Before and after coordinates:
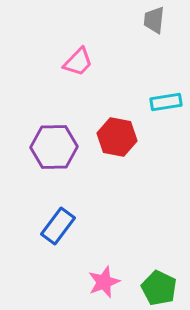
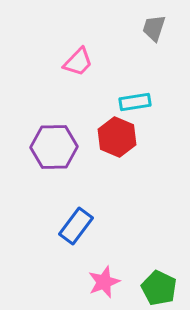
gray trapezoid: moved 8 px down; rotated 12 degrees clockwise
cyan rectangle: moved 31 px left
red hexagon: rotated 12 degrees clockwise
blue rectangle: moved 18 px right
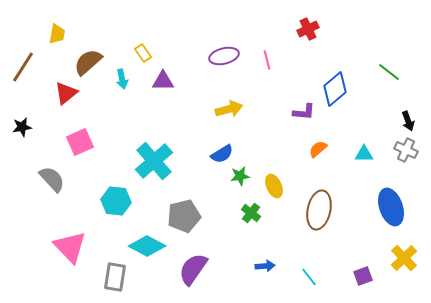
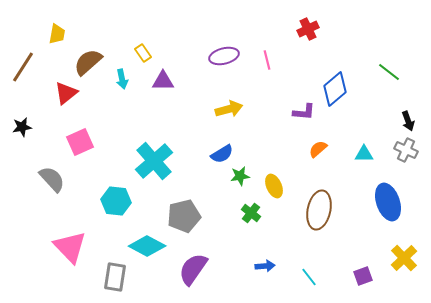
blue ellipse: moved 3 px left, 5 px up
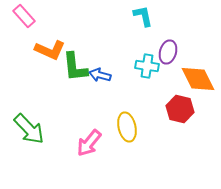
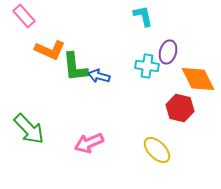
blue arrow: moved 1 px left, 1 px down
red hexagon: moved 1 px up
yellow ellipse: moved 30 px right, 23 px down; rotated 32 degrees counterclockwise
pink arrow: rotated 28 degrees clockwise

REQUIRED ACTION: Your answer must be the full set of entries, set down exactly and without pictures.

TASK OUTPUT:
gray trapezoid: moved 8 px down; rotated 12 degrees clockwise
cyan rectangle: moved 31 px left
red hexagon: rotated 12 degrees clockwise
blue rectangle: moved 18 px right
blue ellipse: moved 3 px left, 5 px up
blue arrow: moved 1 px left, 1 px down
red hexagon: moved 1 px up
yellow ellipse: moved 30 px right, 23 px down; rotated 32 degrees counterclockwise
pink arrow: rotated 28 degrees clockwise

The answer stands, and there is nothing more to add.